-- SUPPLIED ENTRIES follows --

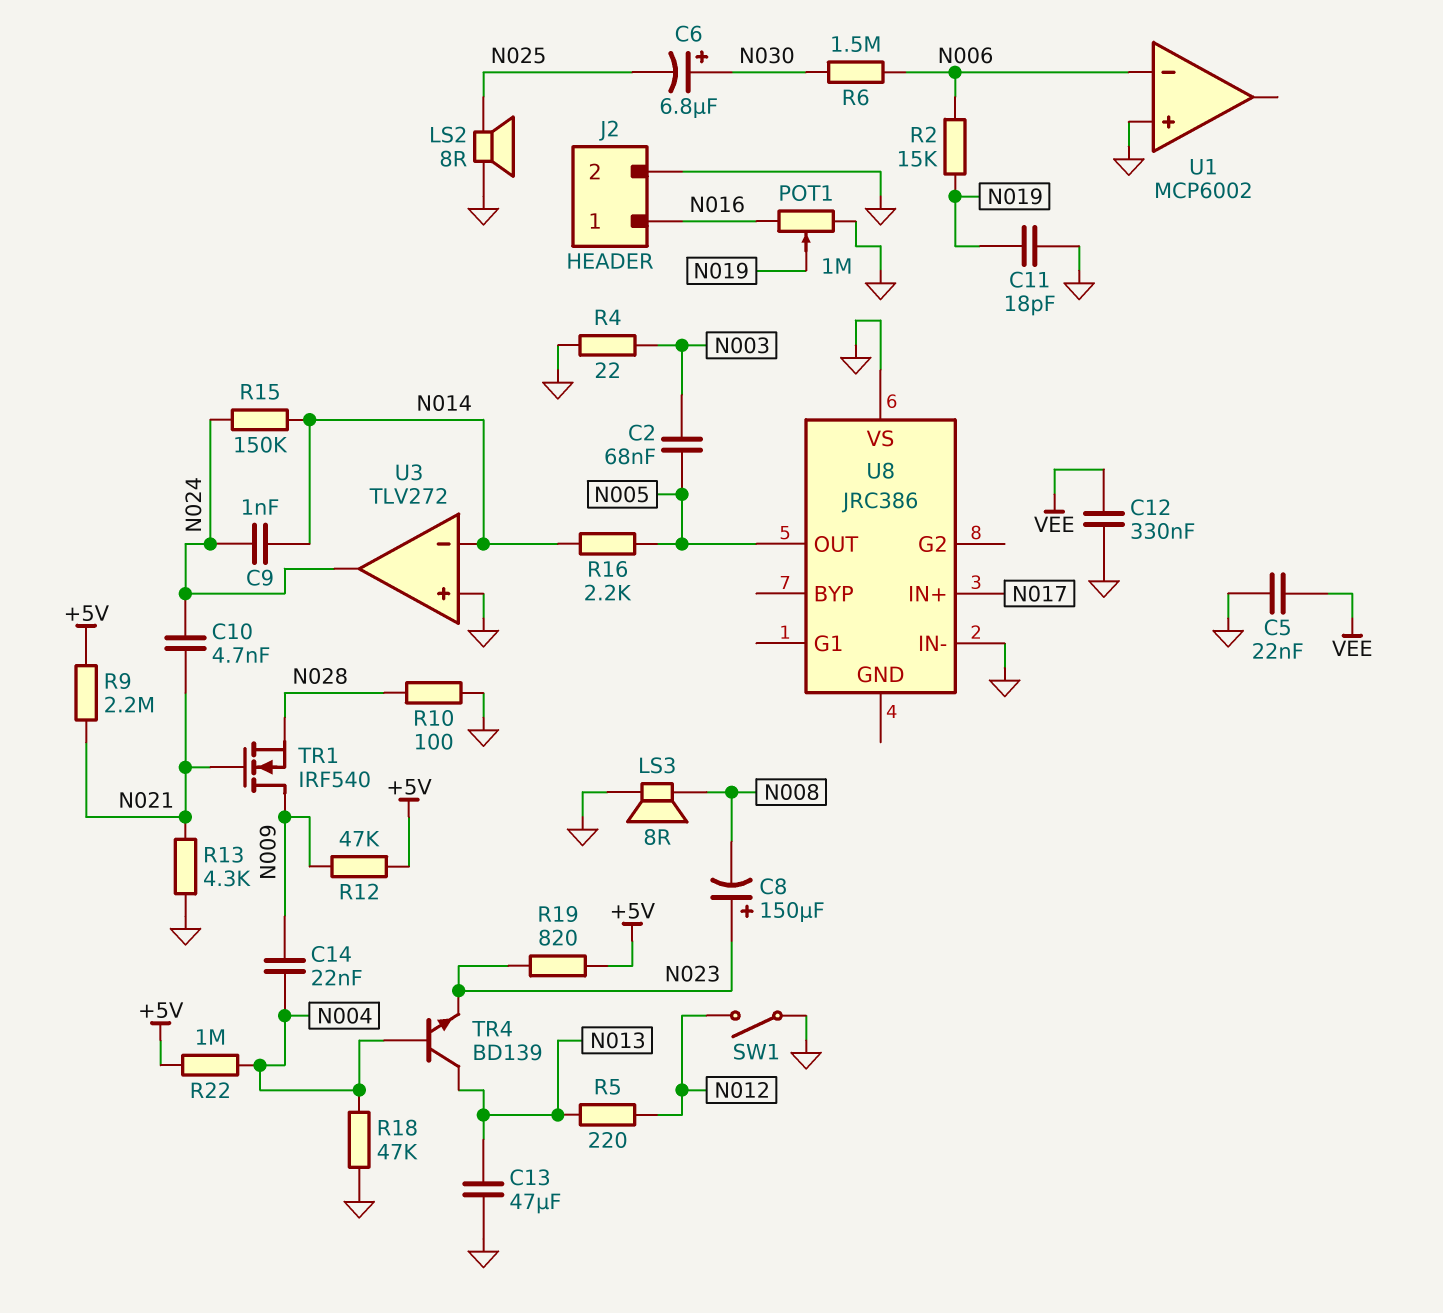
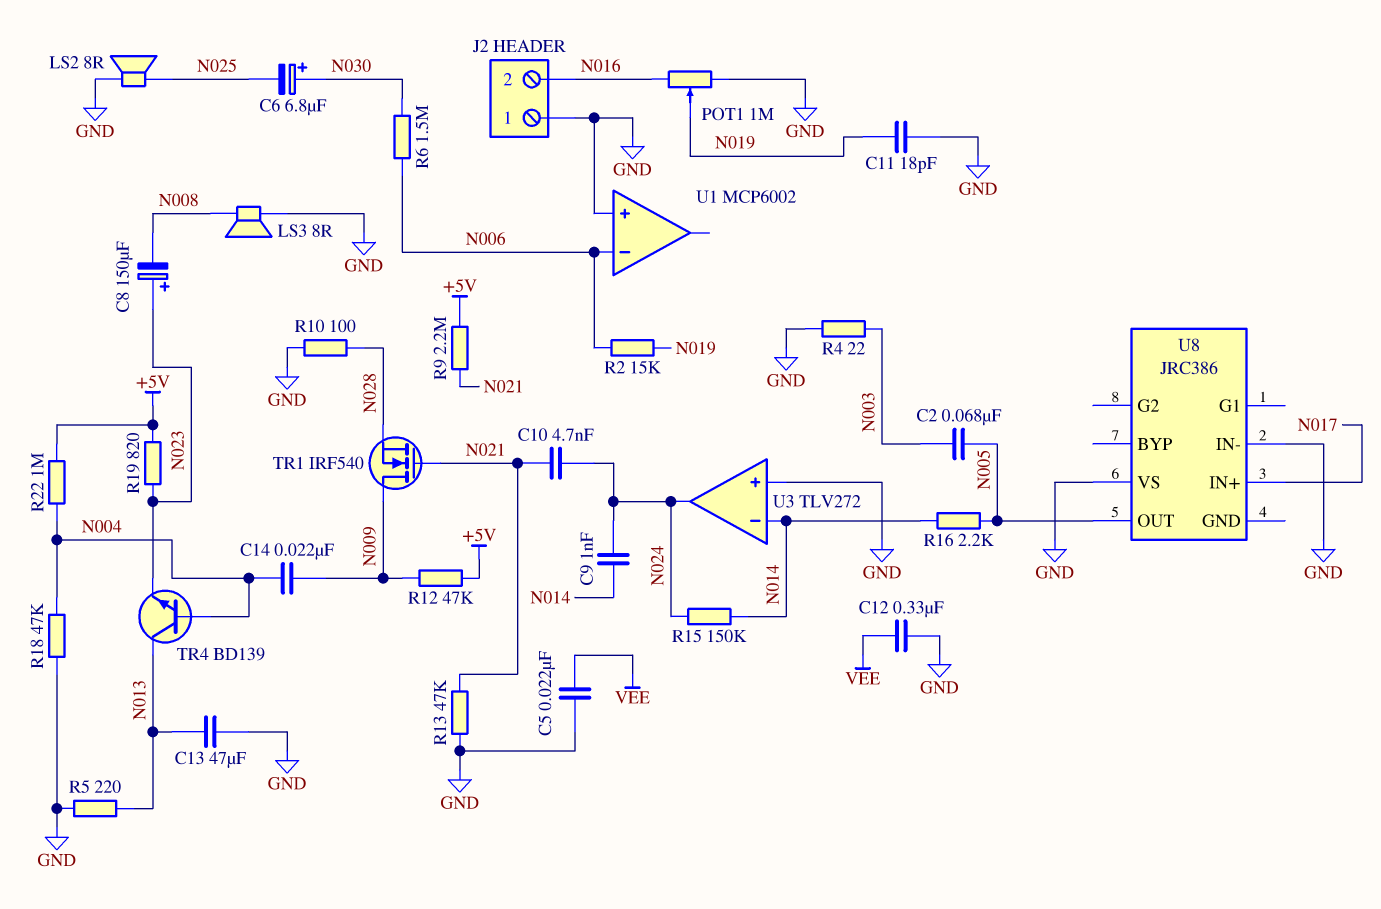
J2 pin 1: N016 -> GND
J2 pin 2: GND -> N016
R5: 220 (N012, N013) -> 220 (GND, N013)
R13: 4.3k (GND, N021) -> 47k (GND, N021)
SW1: switch (GND, N012) -> none

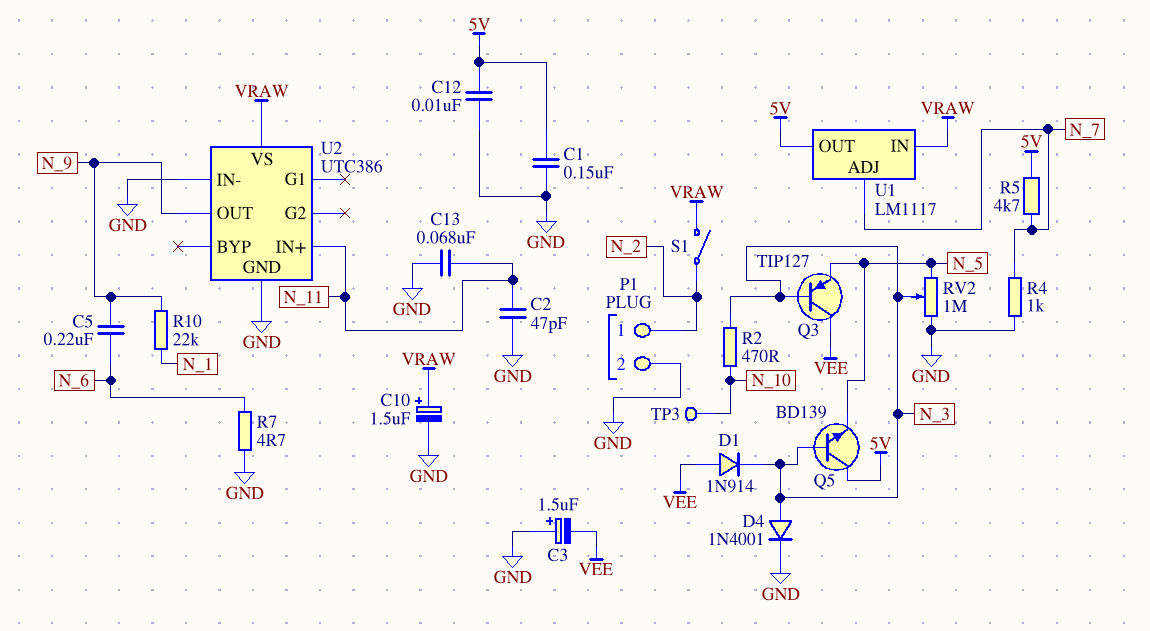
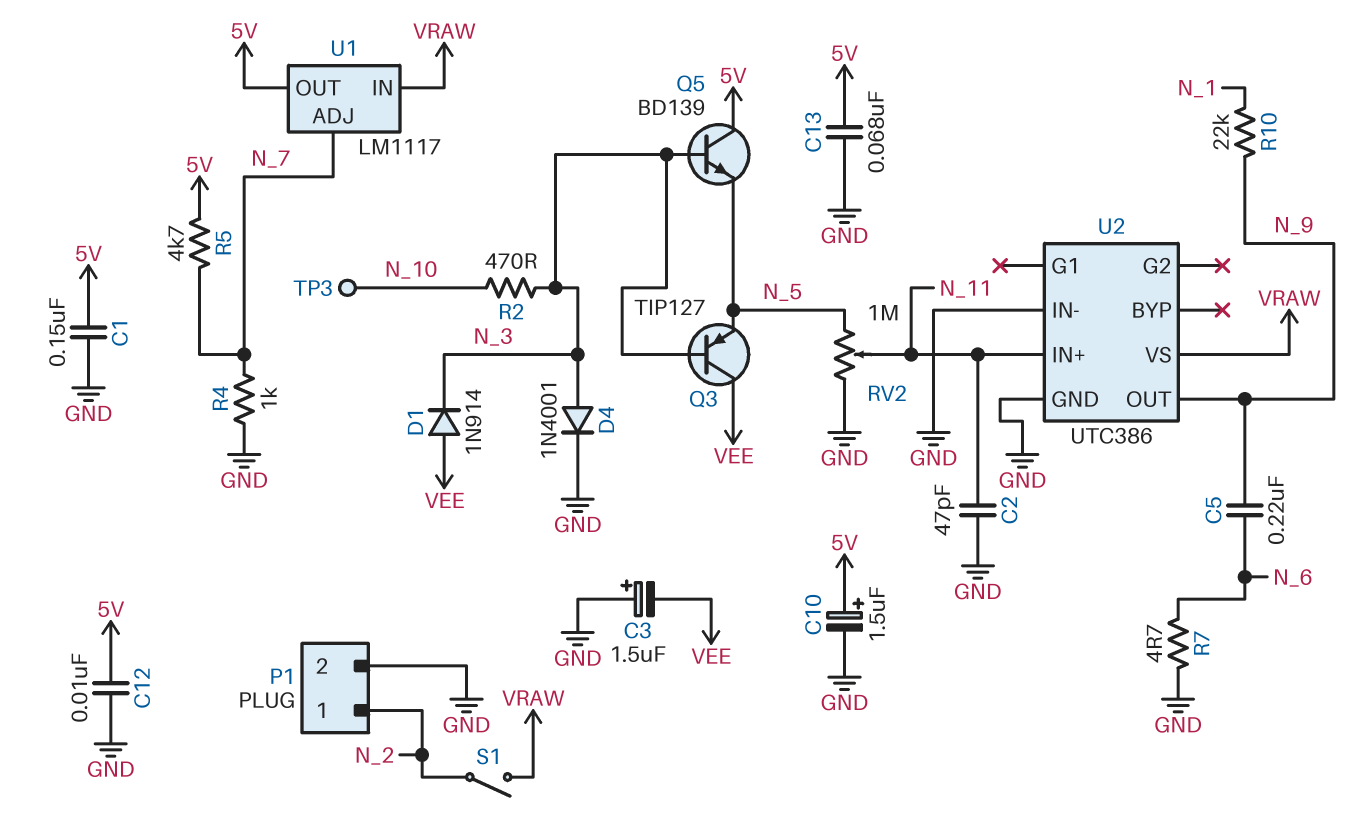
C10: 1.5uF (plus VRAW, minus GND) -> 1.5uF (plus 5V, minus GND)
C13: 68nF (GND, N_11) -> 68nF (5V, GND)
RV2: 1M (GND, N_5, wiper N_3) -> 1M (GND, N_5, wiper N_11)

-- SUPPLIED ENTRIES concluded --

[WORK TO BE COMPLETED]: Repeat every record above exactly, except the pictures.

[ANSWER TO THE EXERCISE]:
J2 pin 1: N016 -> GND
J2 pin 2: GND -> N016
R5: 220 (N012, N013) -> 220 (GND, N013)
R13: 4.3k (GND, N021) -> 47k (GND, N021)
SW1: switch (GND, N012) -> none

C10: 1.5uF (plus VRAW, minus GND) -> 1.5uF (plus 5V, minus GND)
C13: 68nF (GND, N_11) -> 68nF (5V, GND)
RV2: 1M (GND, N_5, wiper N_3) -> 1M (GND, N_5, wiper N_11)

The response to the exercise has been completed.